_Task requirements_
When you transcribe the lines below, keep every word the same and leave the pictures behind.

== Data for review ==

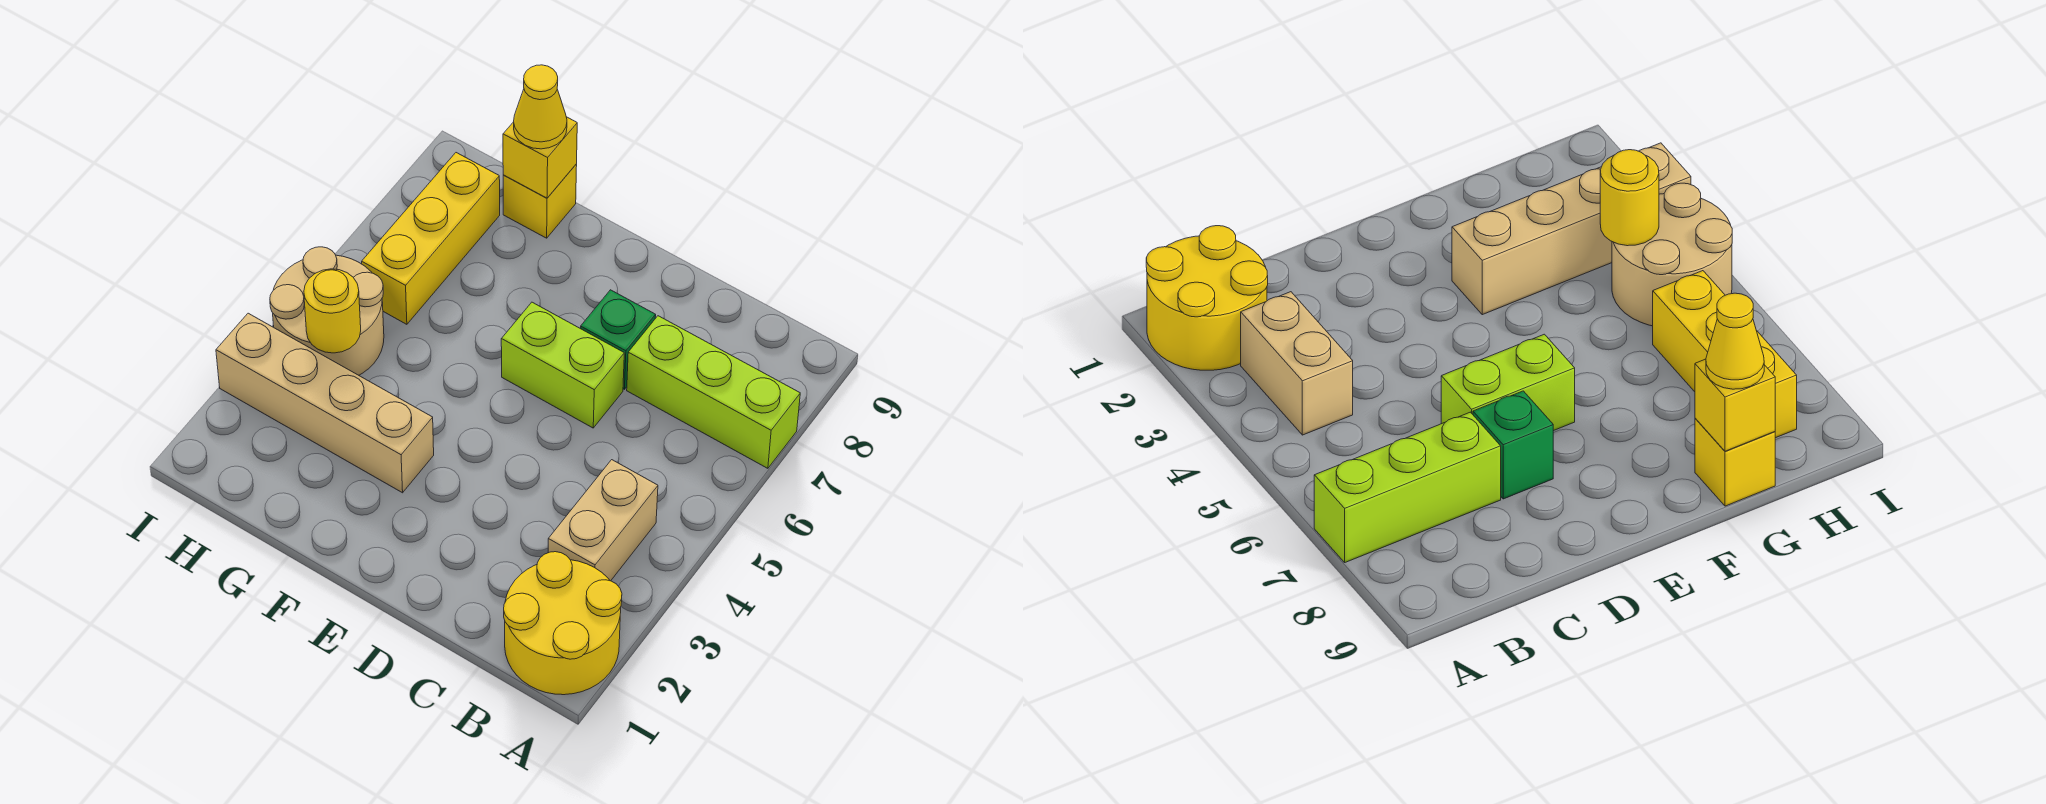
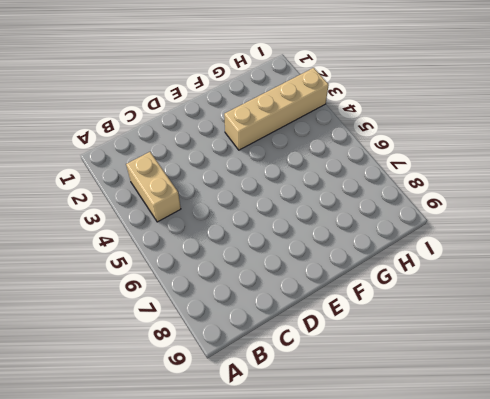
none -> yellow round brick A1:B2 level 1
none -> lime brick A7:C7 level 1
none -> lime brick D6:E6 level 1

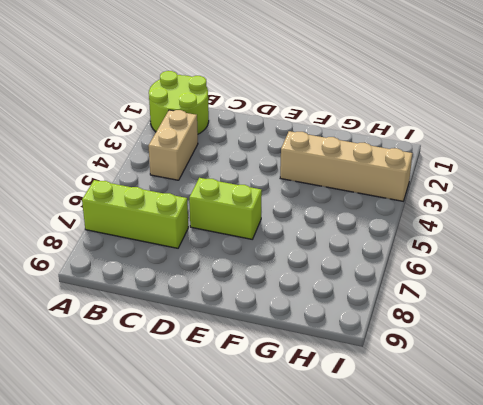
lime round brick A1:B2 level 1 -> yellow round brick A1:B2 level 1
none -> green brick D7 level 1
none -> yellow brick G9 level 1
none -> tan round brick H4:I5 level 1

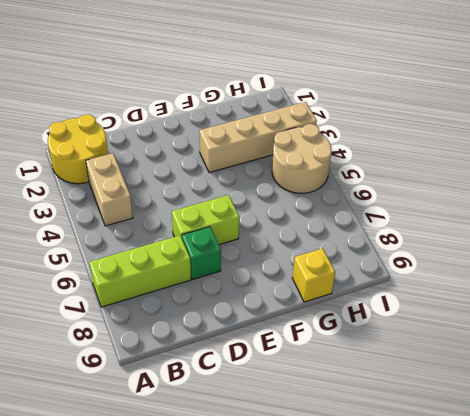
none -> yellow brick H6:H8 level 1
none -> yellow brick G9 level 2
none -> yellow round brick H4 level 2

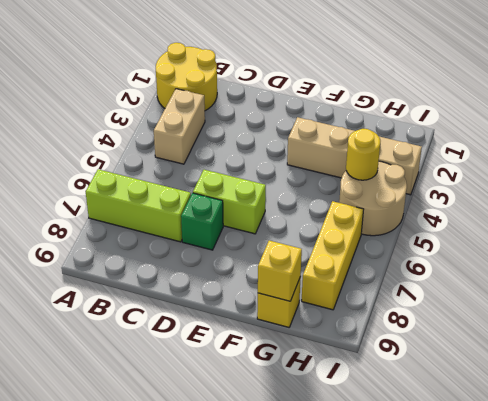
none -> yellow cone G9 level 3

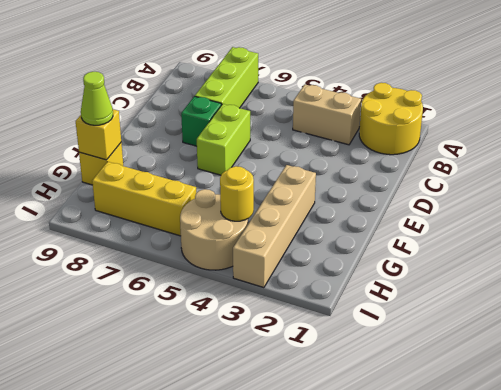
lime cone G9 level 3 -> yellow cone G9 level 3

===

_Response to the task_
none -> yellow round brick A1:B2 level 1
none -> lime brick A7:C7 level 1
none -> lime brick D6:E6 level 1

lime round brick A1:B2 level 1 -> yellow round brick A1:B2 level 1
none -> green brick D7 level 1
none -> yellow brick G9 level 1
none -> tan round brick H4:I5 level 1

none -> yellow brick H6:H8 level 1
none -> yellow brick G9 level 2
none -> yellow round brick H4 level 2

none -> yellow cone G9 level 3

lime cone G9 level 3 -> yellow cone G9 level 3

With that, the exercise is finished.